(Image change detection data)
######

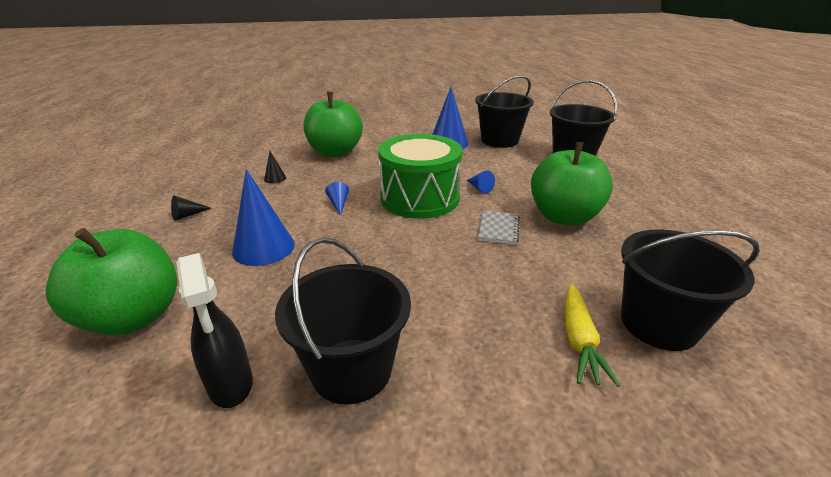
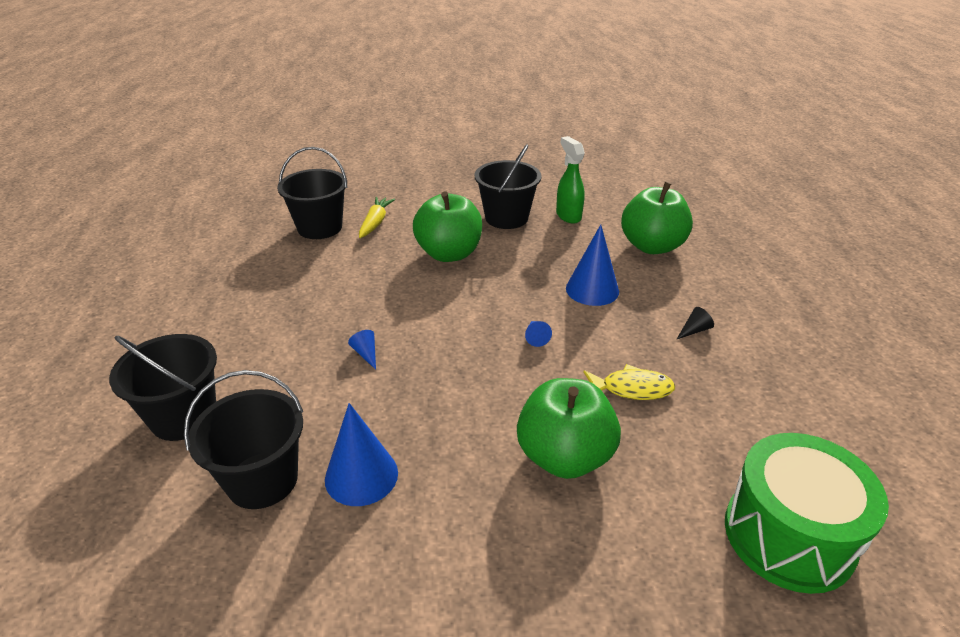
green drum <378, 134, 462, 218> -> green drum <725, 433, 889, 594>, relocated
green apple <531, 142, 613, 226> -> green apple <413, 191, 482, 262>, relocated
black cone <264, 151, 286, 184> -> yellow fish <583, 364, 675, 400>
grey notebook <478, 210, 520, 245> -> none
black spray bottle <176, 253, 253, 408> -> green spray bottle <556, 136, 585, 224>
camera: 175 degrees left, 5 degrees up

######

WHAT TO DO = If a line of the records above holds the word "green", show it.

EXERCISE OUTPUT =
green drum <378, 134, 462, 218> -> green drum <725, 433, 889, 594>, relocated
green apple <531, 142, 613, 226> -> green apple <413, 191, 482, 262>, relocated
black spray bottle <176, 253, 253, 408> -> green spray bottle <556, 136, 585, 224>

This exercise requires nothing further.